> Prompt
Transcribe the listing word for word, beginning at its first line and ending at the line containing "(504, 241) = (413, 340): blue"; omit the pictures.

══ Extracted information

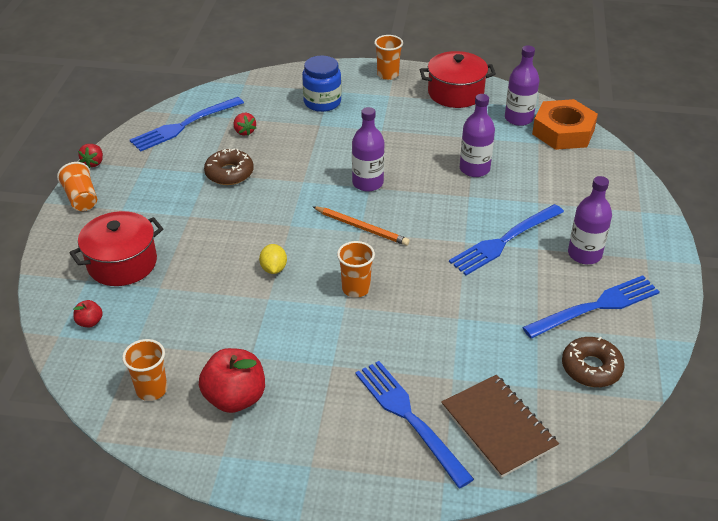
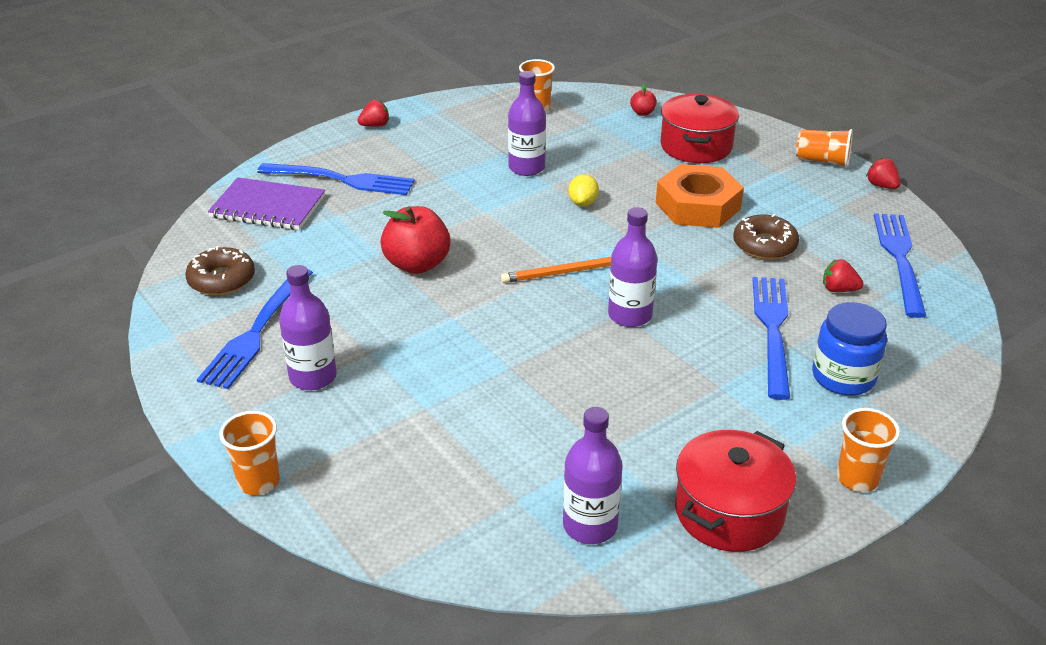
camera: 135 degrees right, 5 degrees down
(235, 398) = (477, 131): red apple -> red apple (417, 264)
(273, 269) = (583, 203): yellow lemon -> yellow lemon turned 60 degrees clockwise
(304, 477) = (375, 125): none -> red strawberry
(356, 289) = (495, 226): orange cup -> orange cup (259, 481)
(474, 169) = (546, 404): purple bottle -> purple bottle (526, 168)
(498, 427) = (268, 207): brown notebook -> purple notebook
(504, 241) = (413, 340): blue fork -> blue fork (772, 329)
(563, 131) = (504, 545): orange nut -> orange nut (698, 206)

════

> Result
camera: 135 degrees right, 5 degrees down
(235, 398) = (477, 131): red apple -> red apple (417, 264)
(273, 269) = (583, 203): yellow lemon -> yellow lemon turned 60 degrees clockwise
(304, 477) = (375, 125): none -> red strawberry
(356, 289) = (495, 226): orange cup -> orange cup (259, 481)
(474, 169) = (546, 404): purple bottle -> purple bottle (526, 168)
(498, 427) = (268, 207): brown notebook -> purple notebook
(504, 241) = (413, 340): blue fork -> blue fork (772, 329)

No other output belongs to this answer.